─── Task material ───
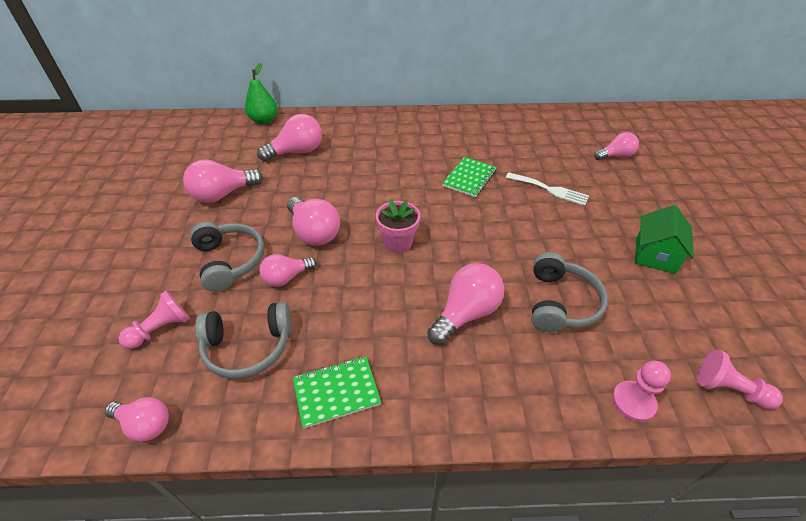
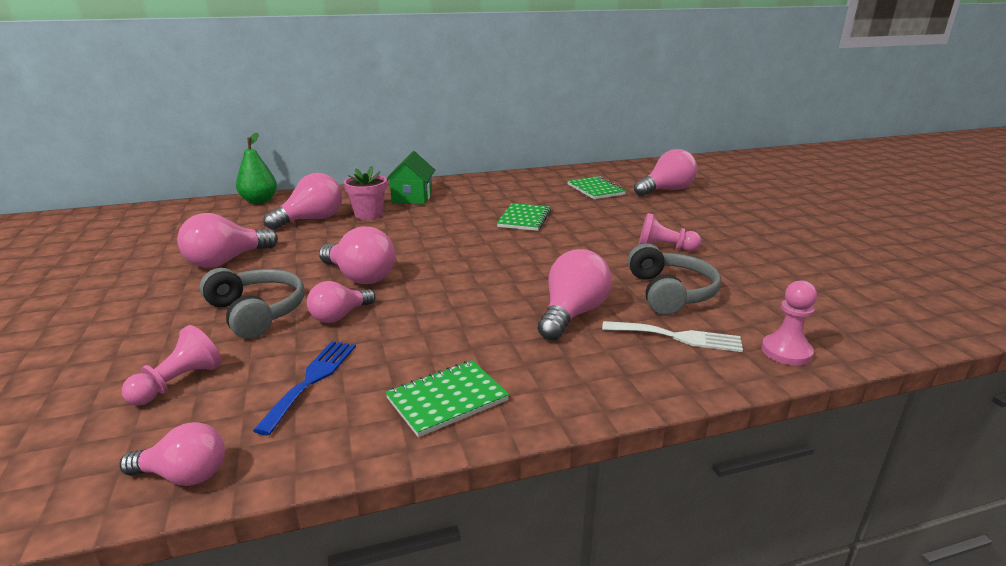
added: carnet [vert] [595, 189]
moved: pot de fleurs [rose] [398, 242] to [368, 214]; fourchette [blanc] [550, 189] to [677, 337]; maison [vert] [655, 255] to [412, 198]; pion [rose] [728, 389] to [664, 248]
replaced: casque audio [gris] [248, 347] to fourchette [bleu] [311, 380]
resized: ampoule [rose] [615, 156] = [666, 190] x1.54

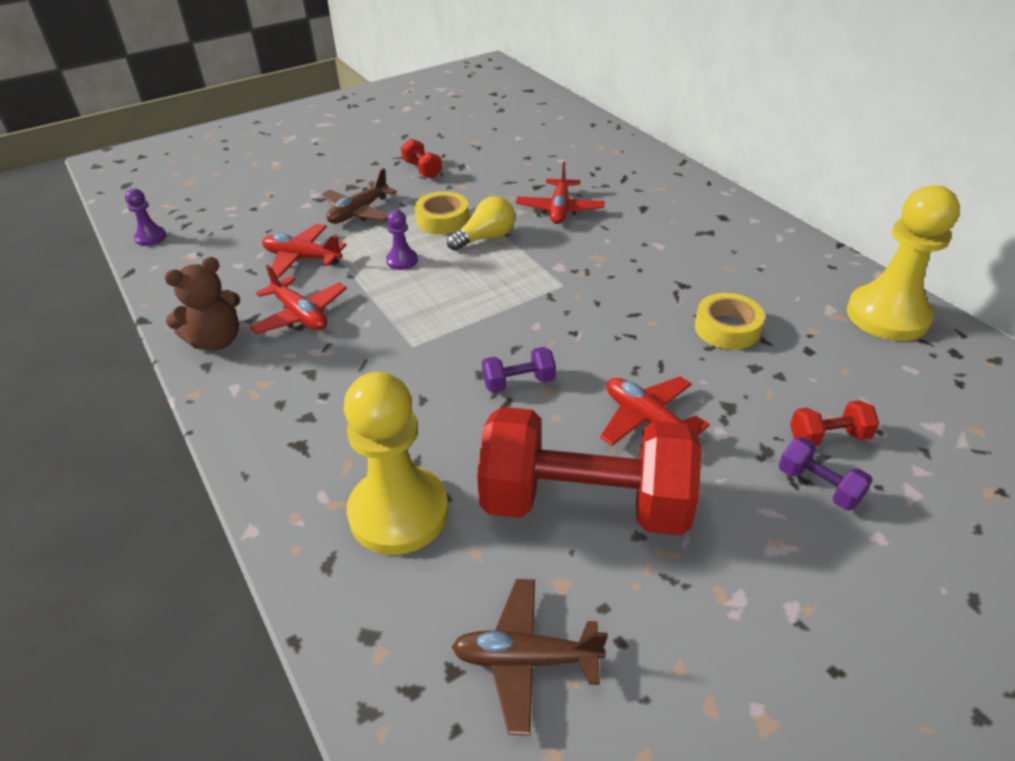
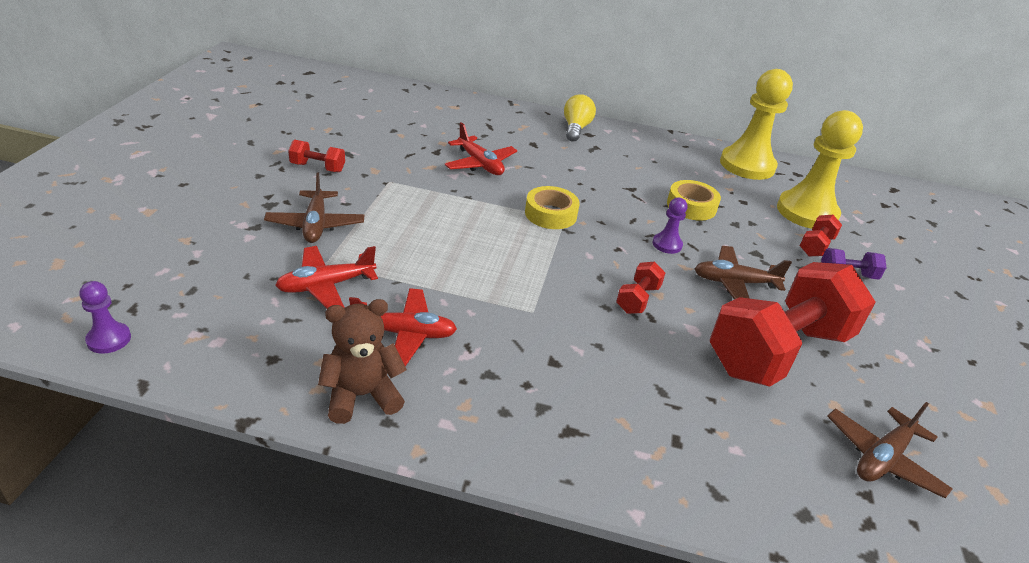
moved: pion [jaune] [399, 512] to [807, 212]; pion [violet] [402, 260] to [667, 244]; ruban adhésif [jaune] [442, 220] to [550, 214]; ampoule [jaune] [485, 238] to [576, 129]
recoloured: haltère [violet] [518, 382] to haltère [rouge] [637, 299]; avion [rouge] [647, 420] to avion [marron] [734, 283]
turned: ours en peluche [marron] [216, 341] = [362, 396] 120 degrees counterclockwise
───
─── Task material ───
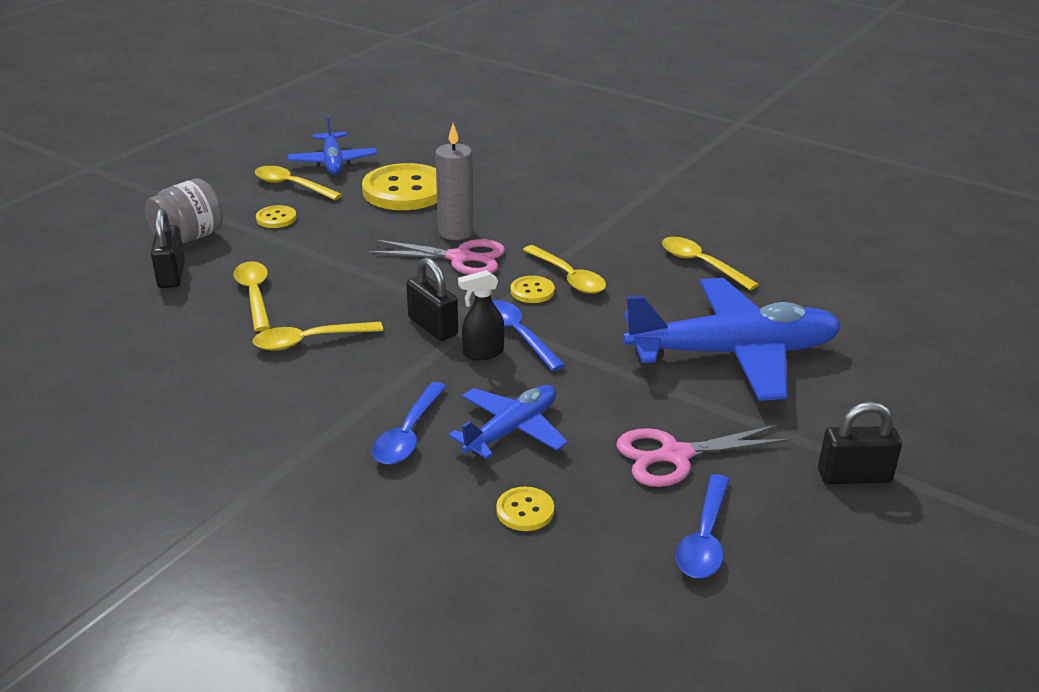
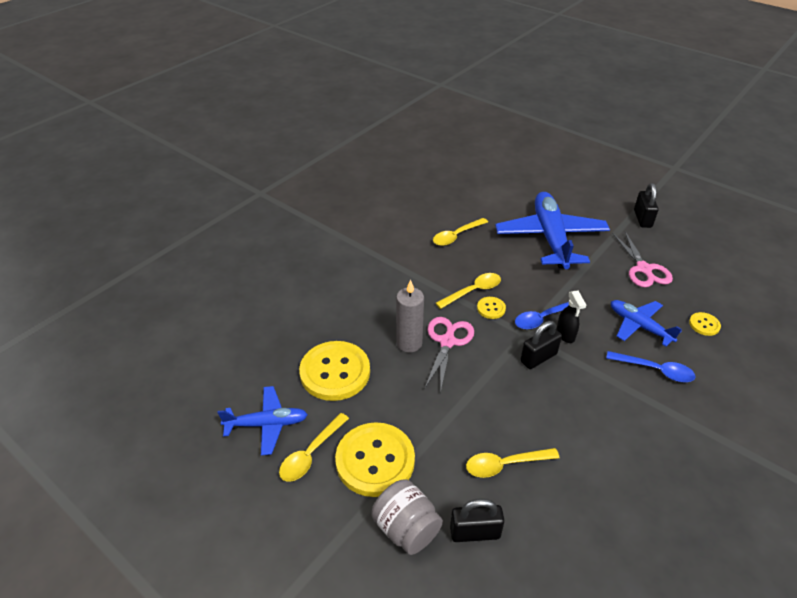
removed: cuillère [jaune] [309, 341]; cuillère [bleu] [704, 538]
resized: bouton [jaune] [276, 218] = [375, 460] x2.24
───
─── Task material ───
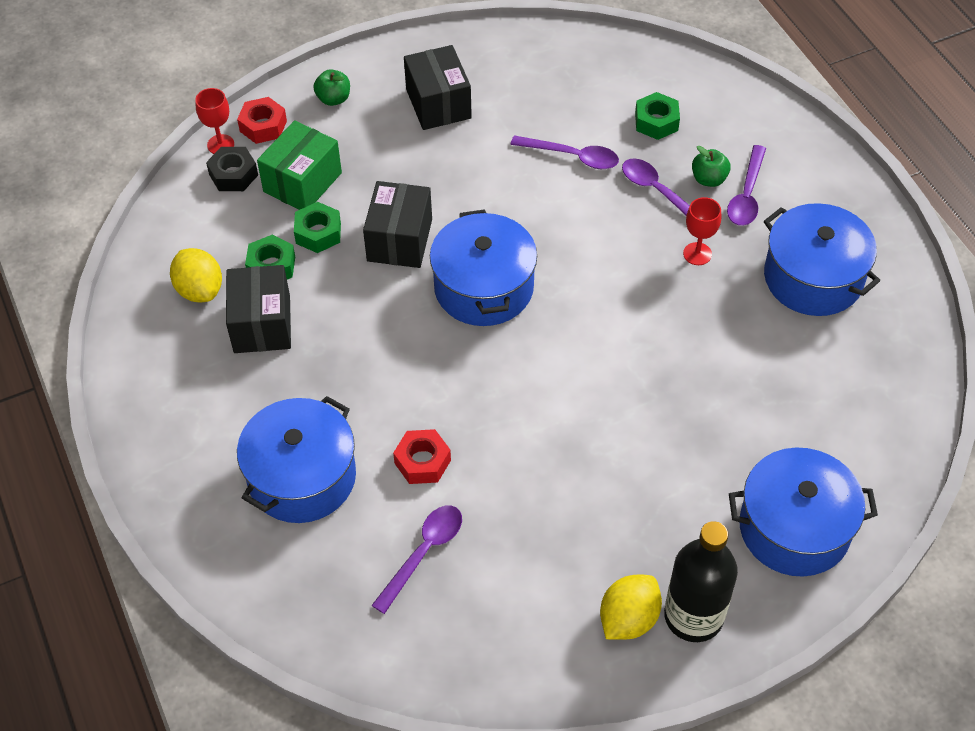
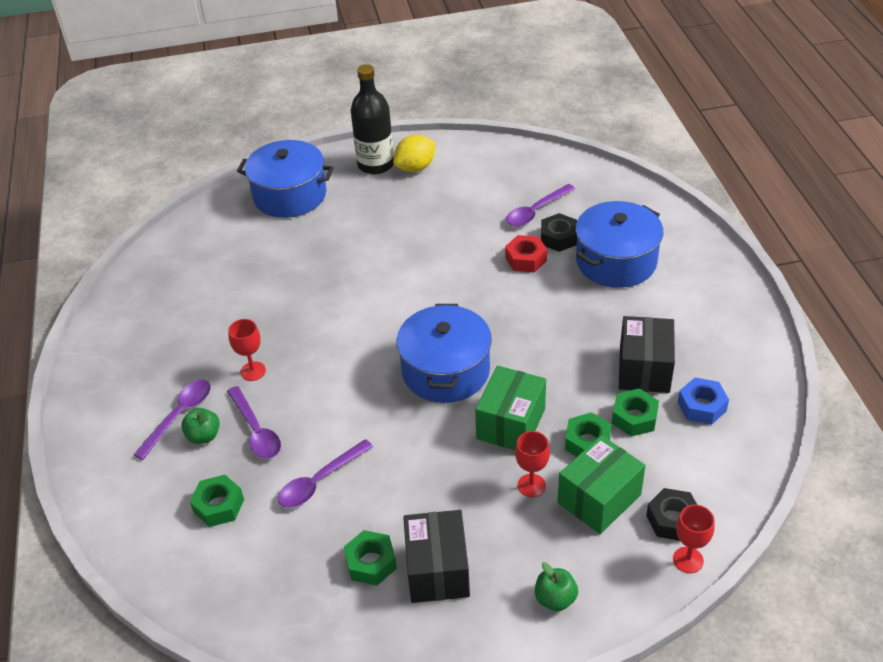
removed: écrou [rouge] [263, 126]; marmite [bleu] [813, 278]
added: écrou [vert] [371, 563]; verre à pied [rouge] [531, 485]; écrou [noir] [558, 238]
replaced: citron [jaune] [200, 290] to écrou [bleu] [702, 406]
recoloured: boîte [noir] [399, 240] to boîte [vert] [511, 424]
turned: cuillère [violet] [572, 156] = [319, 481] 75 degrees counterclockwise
───
→ Task statement
Reproduce word for word the material above, starting with the line that has "recoloured: boîte [noir]" and stopping after the line that has "turned: cuillère [violet]".

→ Answer to this problem
recoloured: boîte [noir] [399, 240] to boîte [vert] [511, 424]
turned: cuillère [violet] [572, 156] = [319, 481] 75 degrees counterclockwise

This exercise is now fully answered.